*** Block opens ***

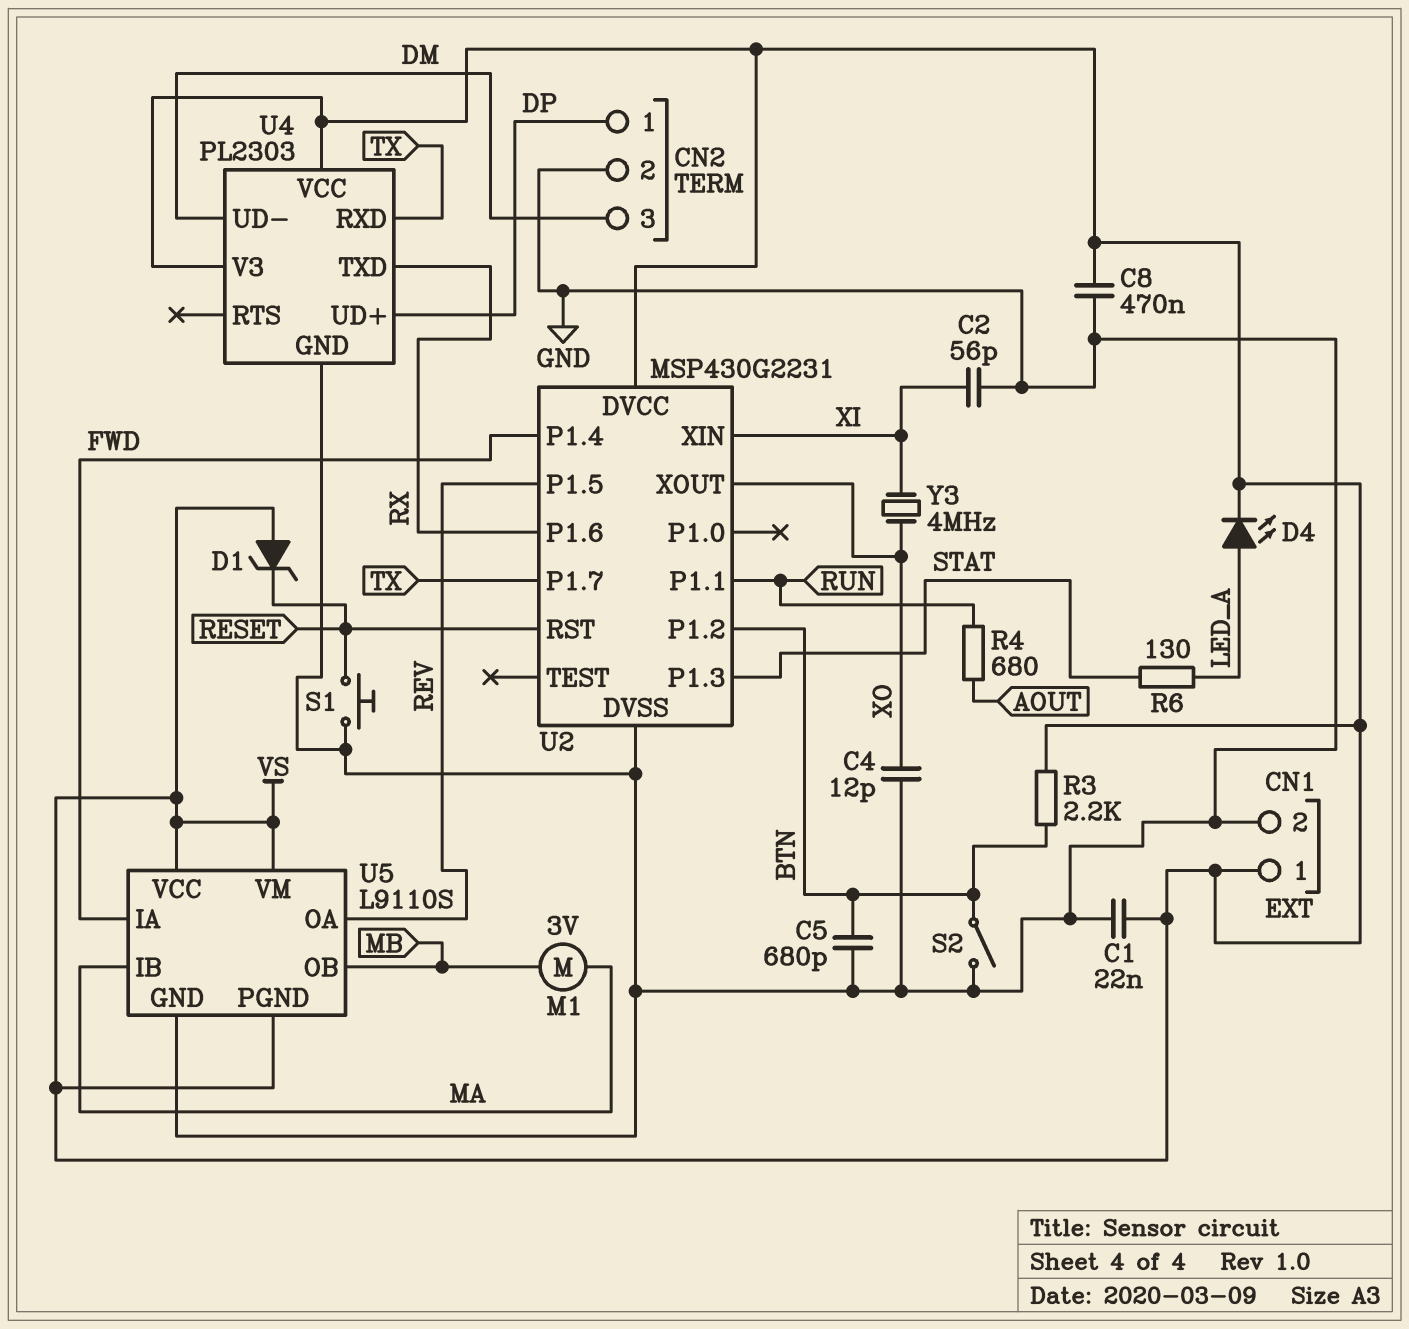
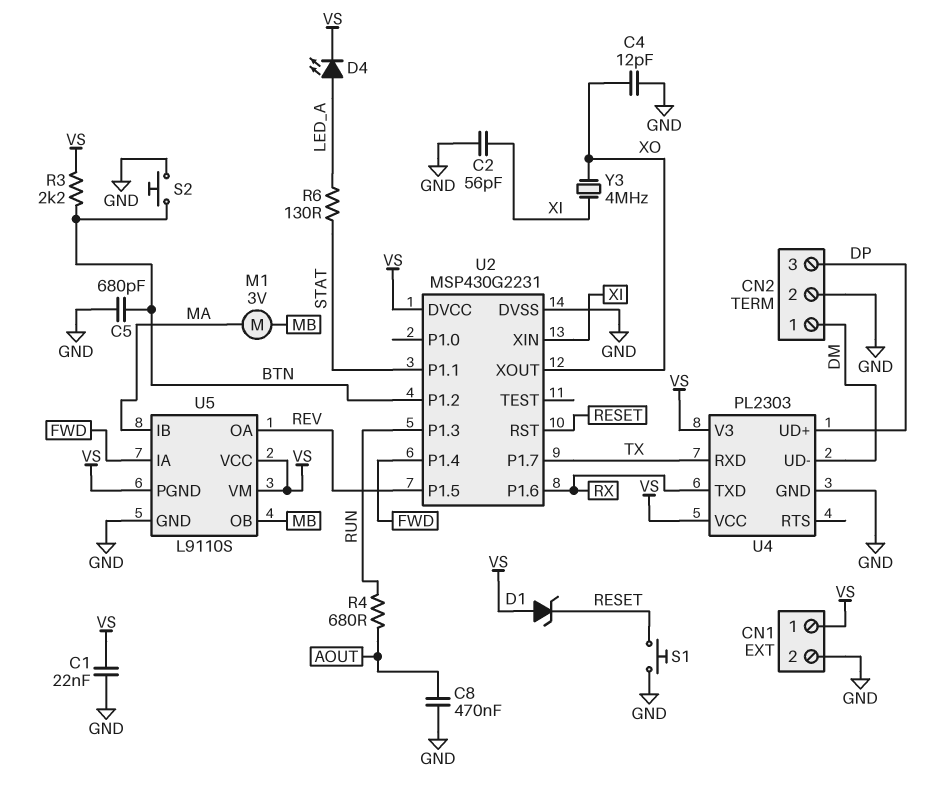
C8: 470nF (GND, VS) -> 470nF (AOUT, GND)
CN2 pin 1: DP -> DM
CN2 pin 3: DM -> DP
S2: switch (BTN, GND) -> button (BTN, GND)
U2 pin P1.1: RUN -> STAT
U2 pin P1.3: STAT -> RUN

*** Block closes ***

• [How to complete this task] Replicate the material above verbatim; images stay out of the copy.

• [The answer]
C8: 470nF (GND, VS) -> 470nF (AOUT, GND)
CN2 pin 1: DP -> DM
CN2 pin 3: DM -> DP
S2: switch (BTN, GND) -> button (BTN, GND)
U2 pin P1.1: RUN -> STAT
U2 pin P1.3: STAT -> RUN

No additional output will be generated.